PROBLEM DESCRIPTION:
Extract verbatim every line from the one containing "red square at (195, 276): moved 4 px left" to the final line of the records below, inclusive, and exclude all pictures.

GIVEN ENTRIES:
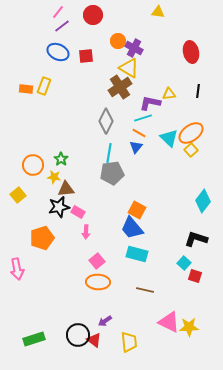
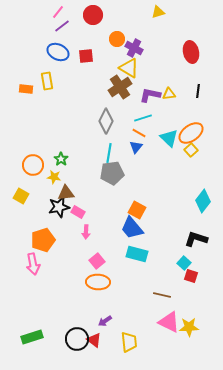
yellow triangle at (158, 12): rotated 24 degrees counterclockwise
orange circle at (118, 41): moved 1 px left, 2 px up
yellow rectangle at (44, 86): moved 3 px right, 5 px up; rotated 30 degrees counterclockwise
purple L-shape at (150, 103): moved 8 px up
brown triangle at (66, 189): moved 4 px down
yellow square at (18, 195): moved 3 px right, 1 px down; rotated 21 degrees counterclockwise
orange pentagon at (42, 238): moved 1 px right, 2 px down
pink arrow at (17, 269): moved 16 px right, 5 px up
red square at (195, 276): moved 4 px left
brown line at (145, 290): moved 17 px right, 5 px down
black circle at (78, 335): moved 1 px left, 4 px down
green rectangle at (34, 339): moved 2 px left, 2 px up
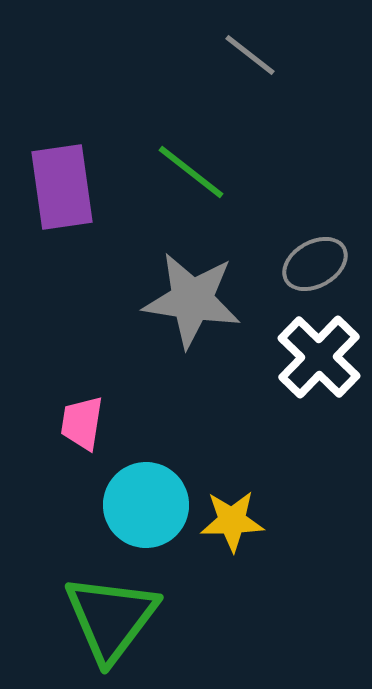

OUTPUT FOR THIS TASK:
red square at (195, 276): moved 4 px left
brown line at (145, 290): moved 17 px right, 5 px down
black circle at (78, 335): moved 1 px left, 4 px down
green rectangle at (34, 339): moved 2 px left, 2 px up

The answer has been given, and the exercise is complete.